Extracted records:
━━━━

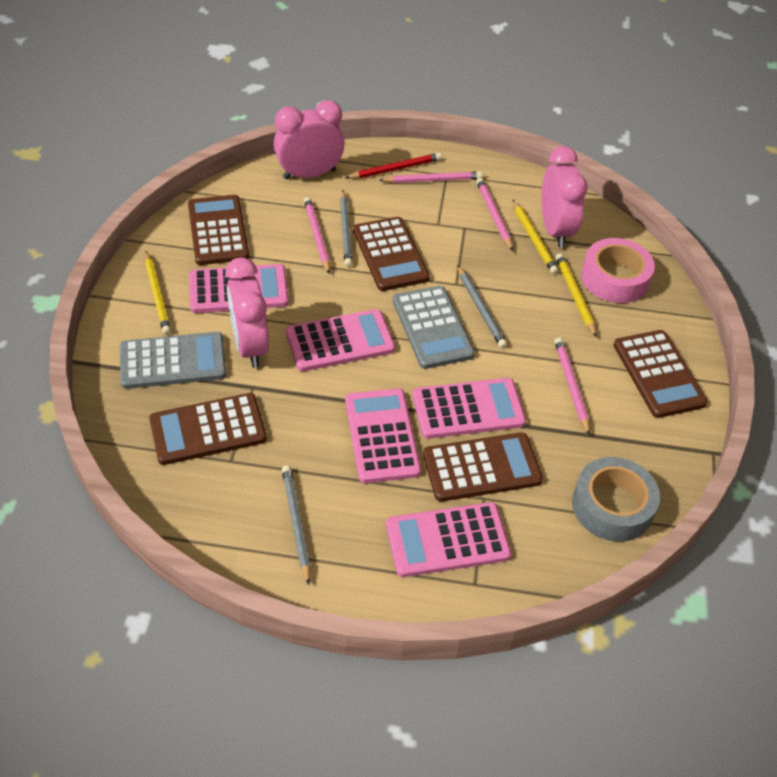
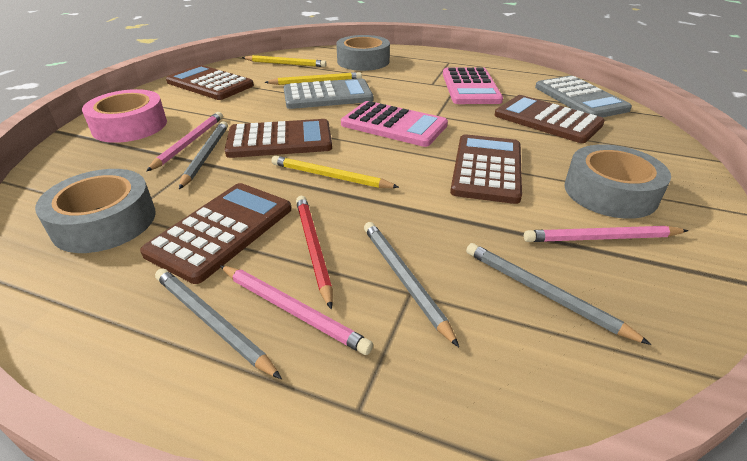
grey pencil: 3 -> 4
grey tape: 1 -> 3
pink calculator: 5 -> 2
pink clock: 3 -> 0
pink pencil: 4 -> 3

━━━━

Task objective> Write every line above out again exactly; pictures do not belong in the copy.

Written reply>
grey pencil: 3 -> 4
grey tape: 1 -> 3
pink calculator: 5 -> 2
pink clock: 3 -> 0
pink pencil: 4 -> 3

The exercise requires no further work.